▸ Dataset:
┌──

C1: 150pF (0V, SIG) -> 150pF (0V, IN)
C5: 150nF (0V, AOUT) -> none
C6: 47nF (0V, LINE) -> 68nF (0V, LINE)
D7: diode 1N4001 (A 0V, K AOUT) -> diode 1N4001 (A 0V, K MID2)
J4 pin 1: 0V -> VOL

└──
┌──

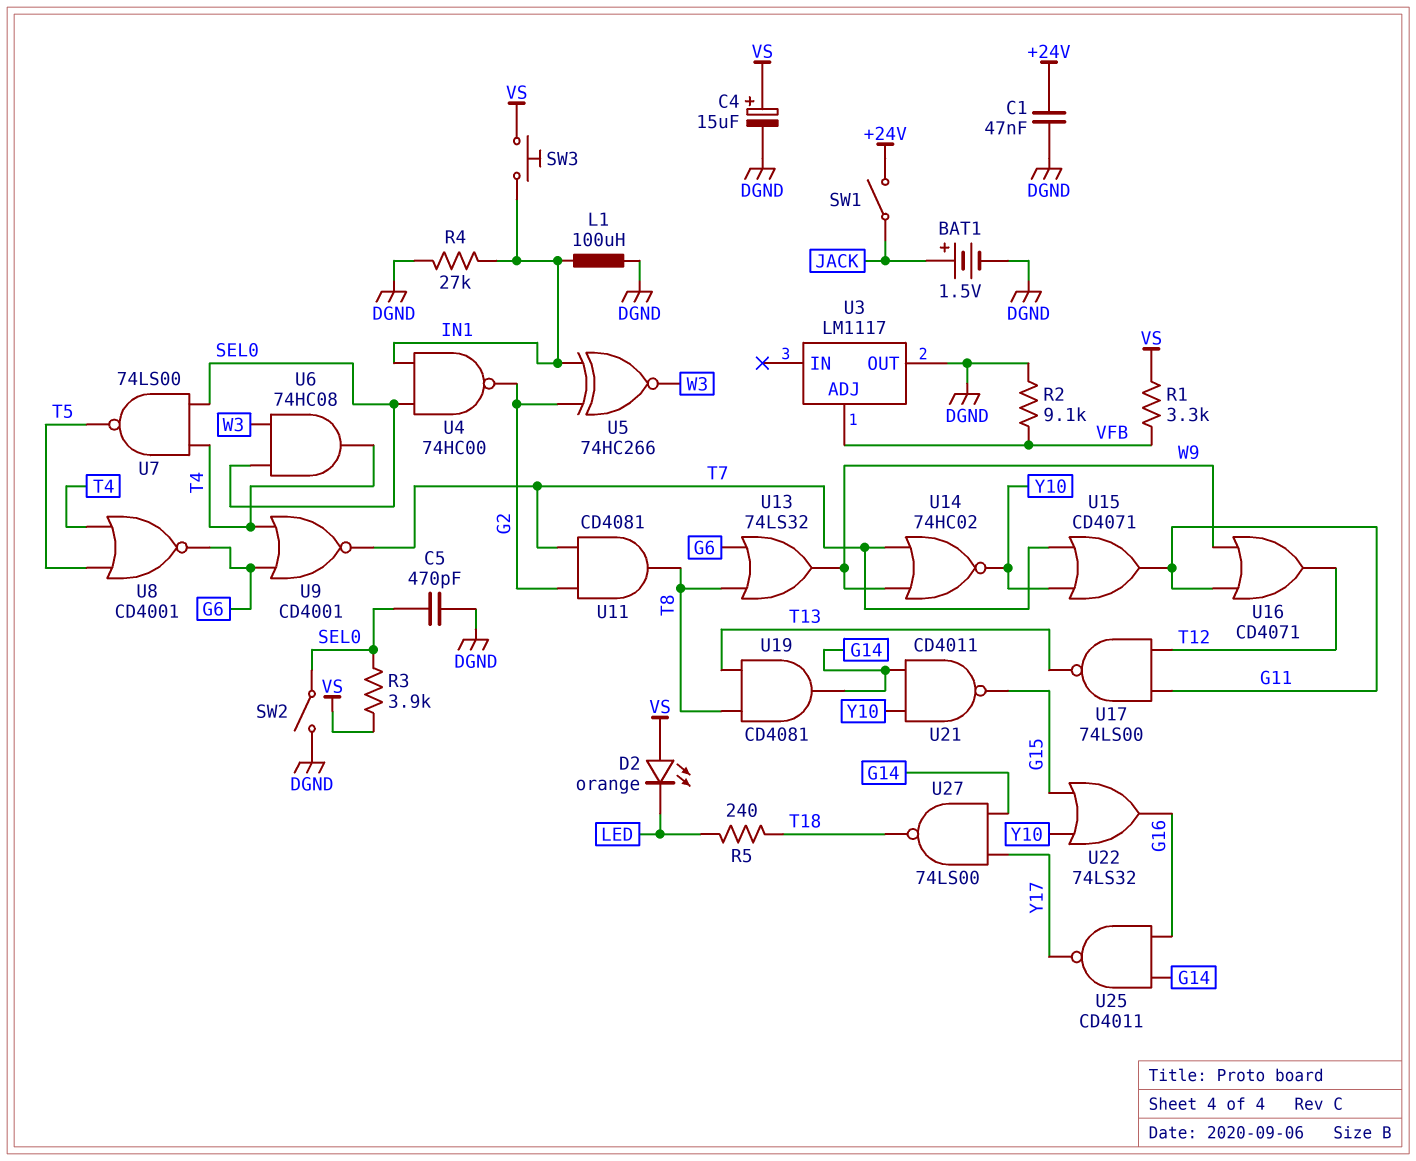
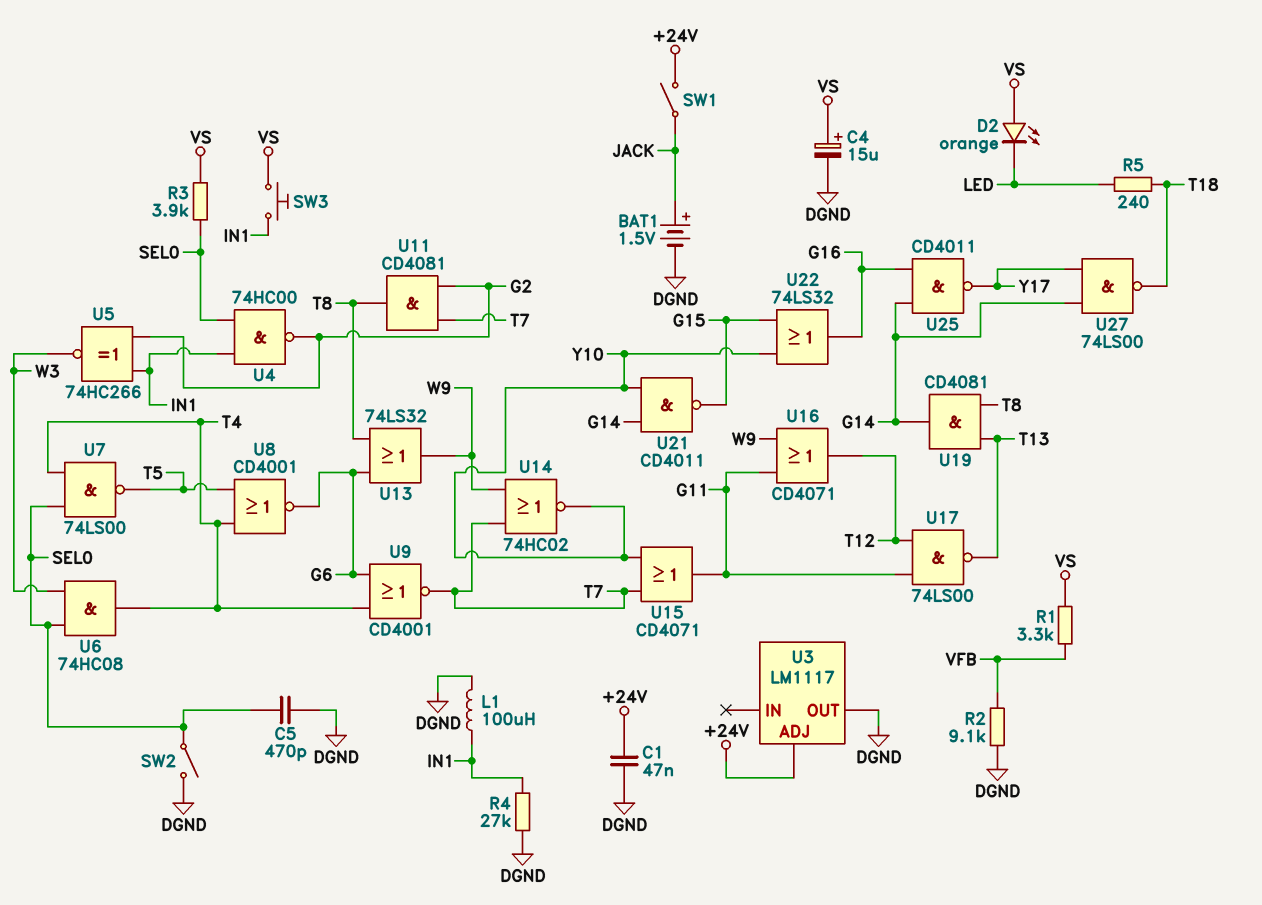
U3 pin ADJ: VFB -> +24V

└──
┌──

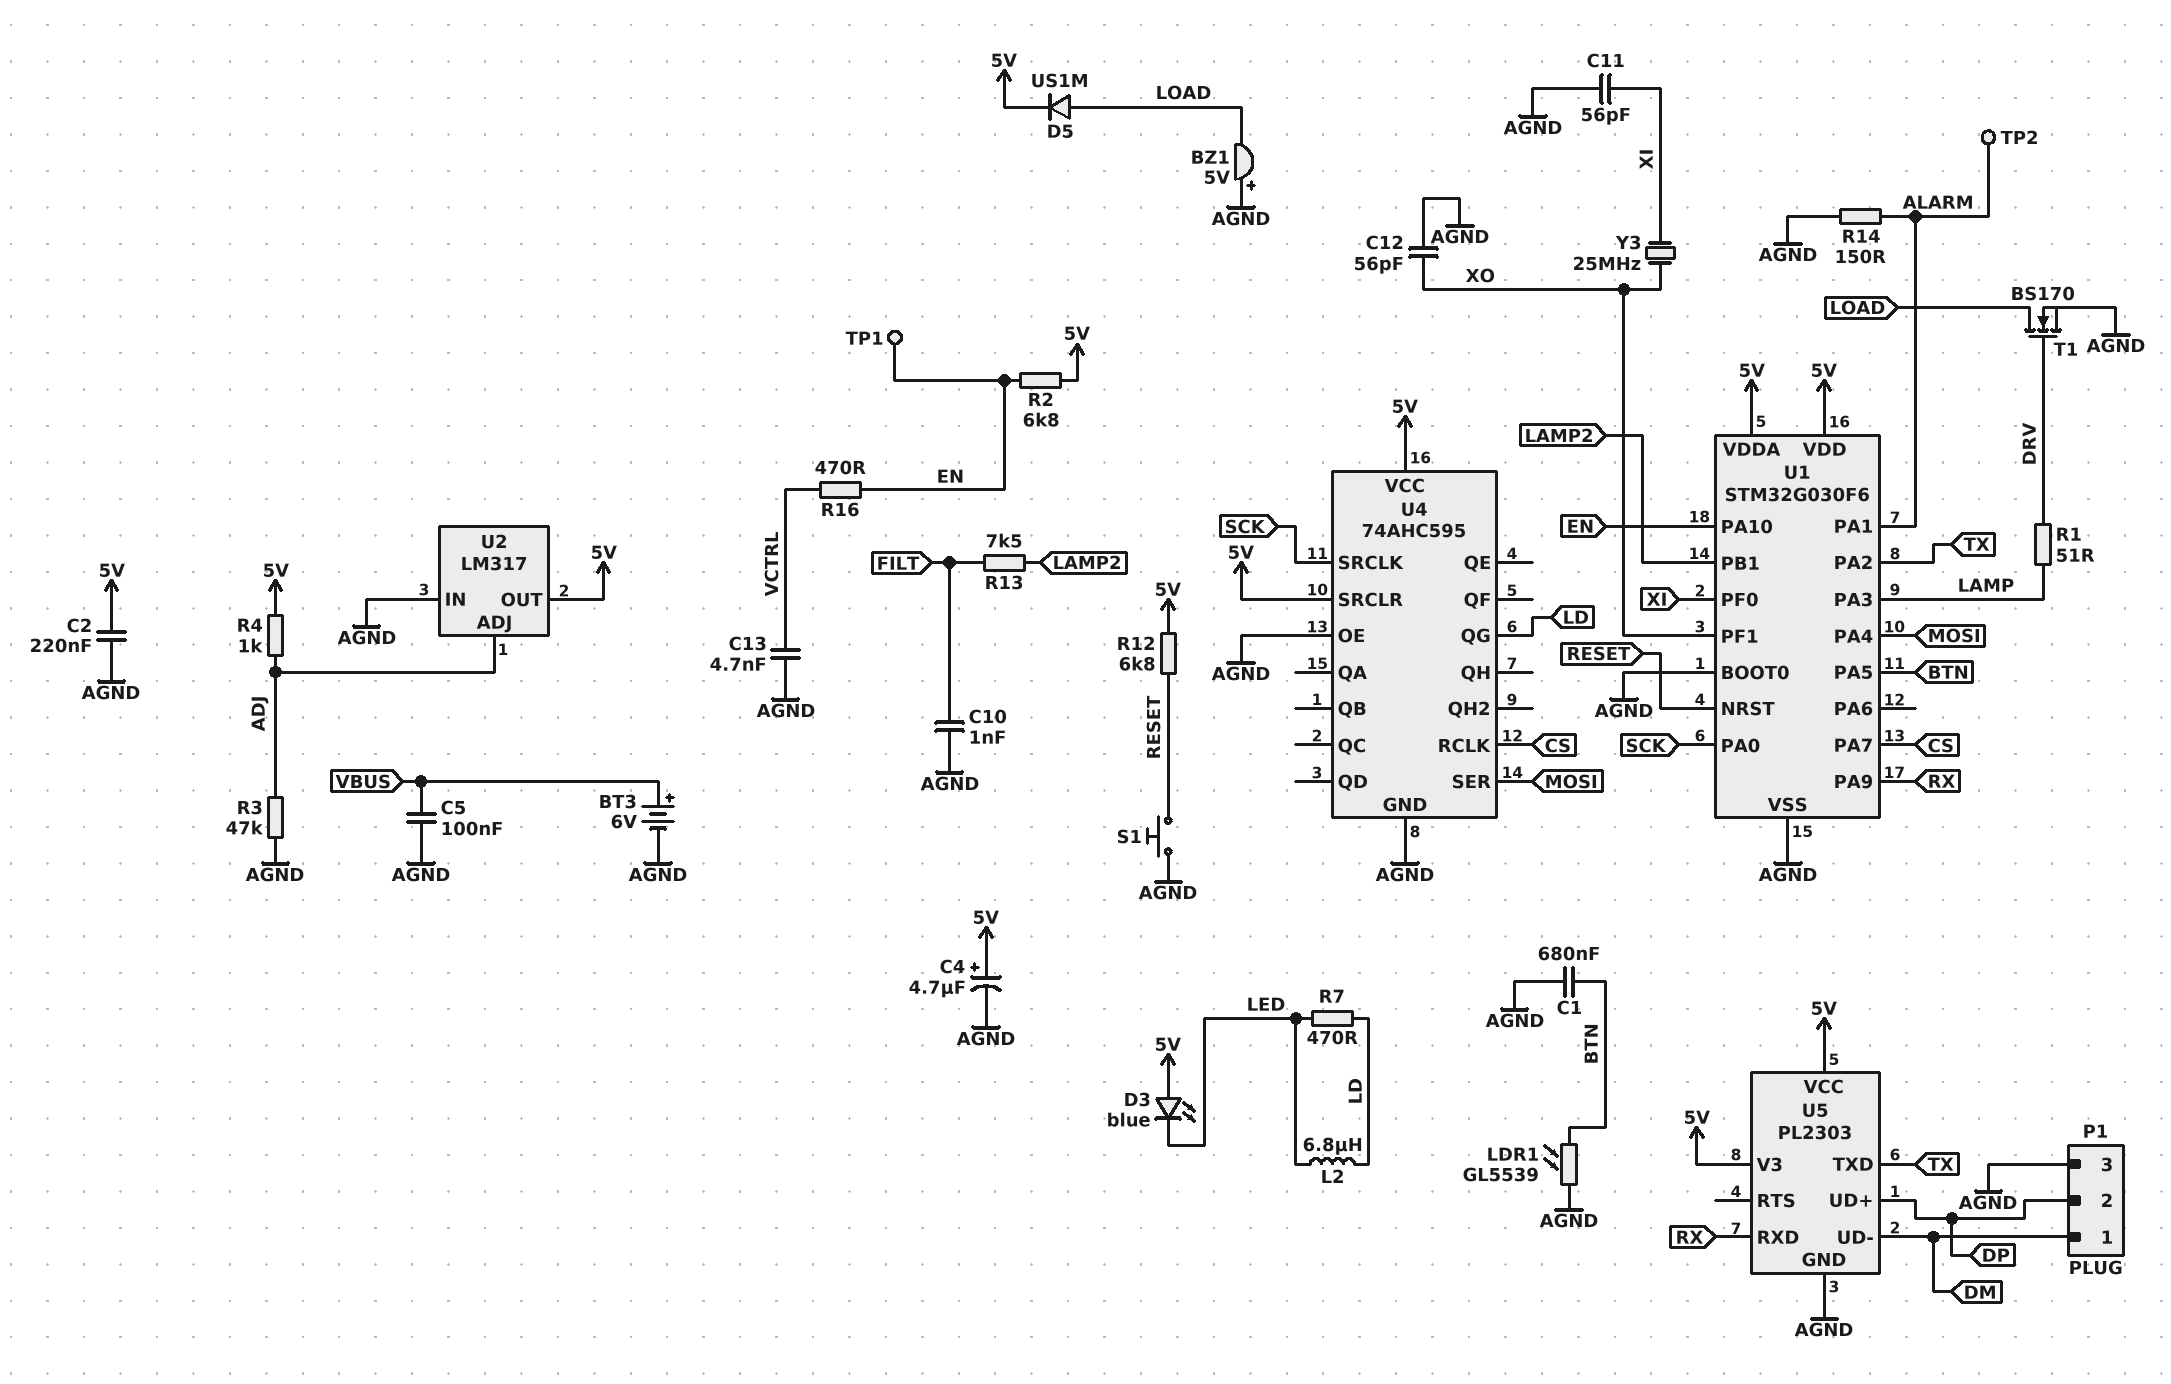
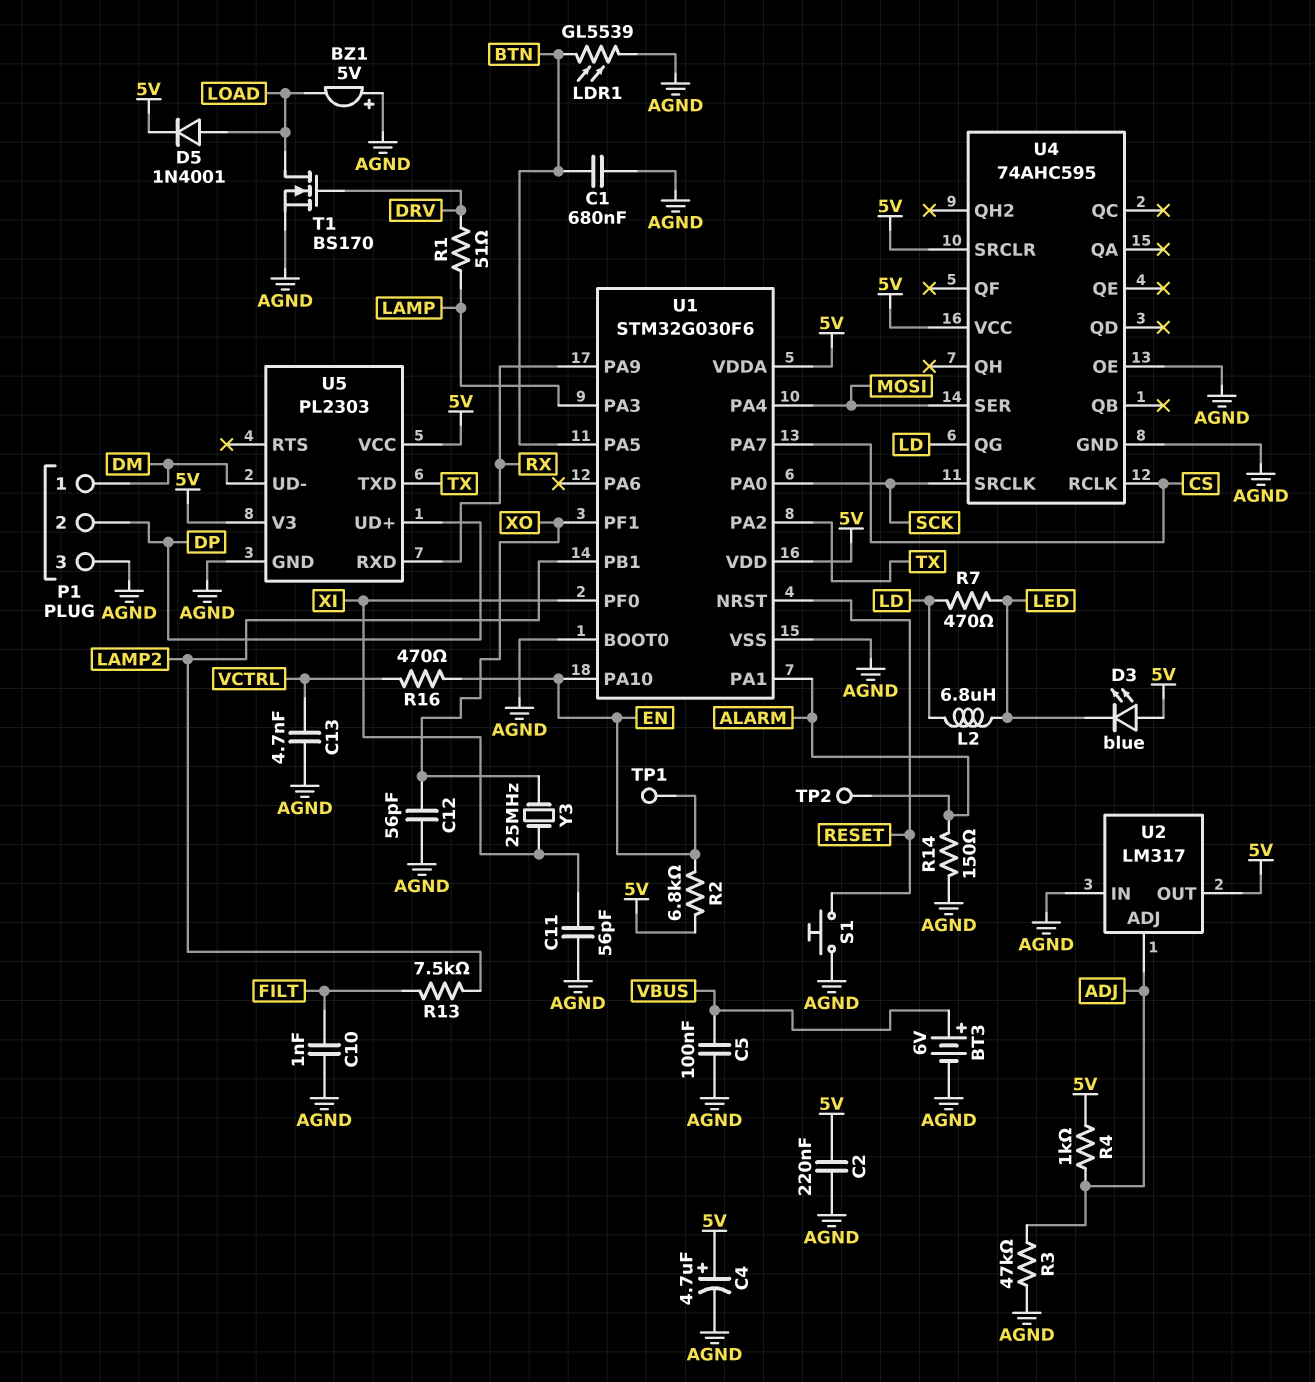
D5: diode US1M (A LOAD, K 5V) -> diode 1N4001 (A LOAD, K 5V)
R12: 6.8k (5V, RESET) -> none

└──

▸ Aim of the exercise:
Find where the line with "C1: 150pF (0V, SIG) -> 150pF (0V, IN)" sits in the material above, then copy exactly from it through the line with "J4 pin 1: 0V -> VOL". Add no other line.

▸ Written answer:
C1: 150pF (0V, SIG) -> 150pF (0V, IN)
C5: 150nF (0V, AOUT) -> none
C6: 47nF (0V, LINE) -> 68nF (0V, LINE)
D7: diode 1N4001 (A 0V, K AOUT) -> diode 1N4001 (A 0V, K MID2)
J4 pin 1: 0V -> VOL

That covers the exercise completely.